Excerpted data:
Start of Block

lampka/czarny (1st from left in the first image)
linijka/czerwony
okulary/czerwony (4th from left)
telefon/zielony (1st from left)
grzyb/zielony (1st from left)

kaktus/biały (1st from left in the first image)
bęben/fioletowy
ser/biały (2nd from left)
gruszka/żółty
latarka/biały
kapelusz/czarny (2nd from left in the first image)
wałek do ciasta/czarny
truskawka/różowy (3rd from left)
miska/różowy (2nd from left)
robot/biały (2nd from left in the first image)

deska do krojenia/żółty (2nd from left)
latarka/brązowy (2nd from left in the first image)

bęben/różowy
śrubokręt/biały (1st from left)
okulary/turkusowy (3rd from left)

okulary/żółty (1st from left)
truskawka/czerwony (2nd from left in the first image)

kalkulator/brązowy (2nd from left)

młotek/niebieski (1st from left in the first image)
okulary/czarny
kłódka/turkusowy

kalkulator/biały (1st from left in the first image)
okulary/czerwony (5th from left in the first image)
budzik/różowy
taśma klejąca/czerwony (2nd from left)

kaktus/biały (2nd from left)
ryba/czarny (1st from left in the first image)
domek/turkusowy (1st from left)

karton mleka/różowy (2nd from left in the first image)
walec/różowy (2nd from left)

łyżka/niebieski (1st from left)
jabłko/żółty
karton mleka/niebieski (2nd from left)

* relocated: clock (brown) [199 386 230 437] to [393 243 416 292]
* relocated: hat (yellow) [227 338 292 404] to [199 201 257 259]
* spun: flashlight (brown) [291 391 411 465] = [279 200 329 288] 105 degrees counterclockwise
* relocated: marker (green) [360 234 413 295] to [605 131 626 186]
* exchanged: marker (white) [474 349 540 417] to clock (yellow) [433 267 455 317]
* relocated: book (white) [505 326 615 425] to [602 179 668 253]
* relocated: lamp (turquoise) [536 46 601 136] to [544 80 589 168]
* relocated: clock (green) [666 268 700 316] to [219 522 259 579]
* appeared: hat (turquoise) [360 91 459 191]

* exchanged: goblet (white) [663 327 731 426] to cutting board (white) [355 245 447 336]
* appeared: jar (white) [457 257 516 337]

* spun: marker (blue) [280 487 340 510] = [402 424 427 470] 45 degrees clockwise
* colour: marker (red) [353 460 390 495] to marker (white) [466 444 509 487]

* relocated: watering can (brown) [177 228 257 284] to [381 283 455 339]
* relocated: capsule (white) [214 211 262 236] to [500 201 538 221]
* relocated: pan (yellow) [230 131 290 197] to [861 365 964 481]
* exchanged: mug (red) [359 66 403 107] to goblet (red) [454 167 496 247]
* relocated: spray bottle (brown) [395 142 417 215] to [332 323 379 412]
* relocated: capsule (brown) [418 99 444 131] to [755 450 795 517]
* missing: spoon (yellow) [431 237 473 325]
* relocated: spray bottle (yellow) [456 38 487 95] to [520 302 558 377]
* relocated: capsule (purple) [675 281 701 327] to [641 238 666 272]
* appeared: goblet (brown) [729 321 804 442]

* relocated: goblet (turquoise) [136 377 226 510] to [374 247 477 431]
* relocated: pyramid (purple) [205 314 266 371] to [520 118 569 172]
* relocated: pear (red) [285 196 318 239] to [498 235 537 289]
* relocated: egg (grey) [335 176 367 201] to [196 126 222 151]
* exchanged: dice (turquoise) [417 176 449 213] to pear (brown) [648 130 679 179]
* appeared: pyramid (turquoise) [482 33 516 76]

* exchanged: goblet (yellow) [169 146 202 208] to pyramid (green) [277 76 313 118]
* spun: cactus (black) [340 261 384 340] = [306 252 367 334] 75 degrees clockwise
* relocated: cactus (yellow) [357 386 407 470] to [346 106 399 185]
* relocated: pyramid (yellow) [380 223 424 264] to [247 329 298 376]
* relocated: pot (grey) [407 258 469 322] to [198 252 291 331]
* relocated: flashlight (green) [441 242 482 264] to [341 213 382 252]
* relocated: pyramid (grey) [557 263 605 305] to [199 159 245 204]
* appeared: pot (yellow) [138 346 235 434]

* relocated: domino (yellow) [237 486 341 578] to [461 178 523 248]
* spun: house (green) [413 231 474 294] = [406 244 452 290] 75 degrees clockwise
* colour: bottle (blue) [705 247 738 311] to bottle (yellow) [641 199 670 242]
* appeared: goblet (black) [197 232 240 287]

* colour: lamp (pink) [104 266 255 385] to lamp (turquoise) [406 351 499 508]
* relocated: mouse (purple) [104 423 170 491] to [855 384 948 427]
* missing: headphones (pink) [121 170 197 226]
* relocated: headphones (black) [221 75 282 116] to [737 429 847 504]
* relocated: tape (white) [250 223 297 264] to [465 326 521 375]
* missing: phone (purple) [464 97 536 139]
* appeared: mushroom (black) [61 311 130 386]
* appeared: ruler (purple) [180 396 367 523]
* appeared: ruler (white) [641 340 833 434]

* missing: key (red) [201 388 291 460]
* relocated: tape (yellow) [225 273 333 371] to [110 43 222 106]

End of Block

Aim of the task:
Output all of the material exactly as written.

Expected output:
lampka/czarny (1st from left in the first image)
linijka/czerwony
okulary/czerwony (4th from left)
telefon/zielony (1st from left)
grzyb/zielony (1st from left)

kaktus/biały (1st from left in the first image)
bęben/fioletowy
ser/biały (2nd from left)
gruszka/żółty
latarka/biały
kapelusz/czarny (2nd from left in the first image)
wałek do ciasta/czarny
truskawka/różowy (3rd from left)
miska/różowy (2nd from left)
robot/biały (2nd from left in the first image)

deska do krojenia/żółty (2nd from left)
latarka/brązowy (2nd from left in the first image)

bęben/różowy
śrubokręt/biały (1st from left)
okulary/turkusowy (3rd from left)

okulary/żółty (1st from left)
truskawka/czerwony (2nd from left in the first image)

kalkulator/brązowy (2nd from left)

młotek/niebieski (1st from left in the first image)
okulary/czarny
kłódka/turkusowy

kalkulator/biały (1st from left in the first image)
okulary/czerwony (5th from left in the first image)
budzik/różowy
taśma klejąca/czerwony (2nd from left)

kaktus/biały (2nd from left)
ryba/czarny (1st from left in the first image)
domek/turkusowy (1st from left)

karton mleka/różowy (2nd from left in the first image)
walec/różowy (2nd from left)

łyżka/niebieski (1st from left)
jabłko/żółty
karton mleka/niebieski (2nd from left)

* relocated: clock (brown) [199 386 230 437] to [393 243 416 292]
* relocated: hat (yellow) [227 338 292 404] to [199 201 257 259]
* spun: flashlight (brown) [291 391 411 465] = [279 200 329 288] 105 degrees counterclockwise
* relocated: marker (green) [360 234 413 295] to [605 131 626 186]
* exchanged: marker (white) [474 349 540 417] to clock (yellow) [433 267 455 317]
* relocated: book (white) [505 326 615 425] to [602 179 668 253]
* relocated: lamp (turquoise) [536 46 601 136] to [544 80 589 168]
* relocated: clock (green) [666 268 700 316] to [219 522 259 579]
* appeared: hat (turquoise) [360 91 459 191]

* exchanged: goblet (white) [663 327 731 426] to cutting board (white) [355 245 447 336]
* appeared: jar (white) [457 257 516 337]

* spun: marker (blue) [280 487 340 510] = [402 424 427 470] 45 degrees clockwise
* colour: marker (red) [353 460 390 495] to marker (white) [466 444 509 487]

* relocated: watering can (brown) [177 228 257 284] to [381 283 455 339]
* relocated: capsule (white) [214 211 262 236] to [500 201 538 221]
* relocated: pan (yellow) [230 131 290 197] to [861 365 964 481]
* exchanged: mug (red) [359 66 403 107] to goblet (red) [454 167 496 247]
* relocated: spray bottle (brown) [395 142 417 215] to [332 323 379 412]
* relocated: capsule (brown) [418 99 444 131] to [755 450 795 517]
* missing: spoon (yellow) [431 237 473 325]
* relocated: spray bottle (yellow) [456 38 487 95] to [520 302 558 377]
* relocated: capsule (purple) [675 281 701 327] to [641 238 666 272]
* appeared: goblet (brown) [729 321 804 442]

* relocated: goblet (turquoise) [136 377 226 510] to [374 247 477 431]
* relocated: pyramid (purple) [205 314 266 371] to [520 118 569 172]
* relocated: pear (red) [285 196 318 239] to [498 235 537 289]
* relocated: egg (grey) [335 176 367 201] to [196 126 222 151]
* exchanged: dice (turquoise) [417 176 449 213] to pear (brown) [648 130 679 179]
* appeared: pyramid (turquoise) [482 33 516 76]

* exchanged: goblet (yellow) [169 146 202 208] to pyramid (green) [277 76 313 118]
* spun: cactus (black) [340 261 384 340] = [306 252 367 334] 75 degrees clockwise
* relocated: cactus (yellow) [357 386 407 470] to [346 106 399 185]
* relocated: pyramid (yellow) [380 223 424 264] to [247 329 298 376]
* relocated: pot (grey) [407 258 469 322] to [198 252 291 331]
* relocated: flashlight (green) [441 242 482 264] to [341 213 382 252]
* relocated: pyramid (grey) [557 263 605 305] to [199 159 245 204]
* appeared: pot (yellow) [138 346 235 434]

* relocated: domino (yellow) [237 486 341 578] to [461 178 523 248]
* spun: house (green) [413 231 474 294] = [406 244 452 290] 75 degrees clockwise
* colour: bottle (blue) [705 247 738 311] to bottle (yellow) [641 199 670 242]
* appeared: goblet (black) [197 232 240 287]

* colour: lamp (pink) [104 266 255 385] to lamp (turquoise) [406 351 499 508]
* relocated: mouse (purple) [104 423 170 491] to [855 384 948 427]
* missing: headphones (pink) [121 170 197 226]
* relocated: headphones (black) [221 75 282 116] to [737 429 847 504]
* relocated: tape (white) [250 223 297 264] to [465 326 521 375]
* missing: phone (purple) [464 97 536 139]
* appeared: mushroom (black) [61 311 130 386]
* appeared: ruler (purple) [180 396 367 523]
* appeared: ruler (white) [641 340 833 434]

* missing: key (red) [201 388 291 460]
* relocated: tape (yellow) [225 273 333 371] to [110 43 222 106]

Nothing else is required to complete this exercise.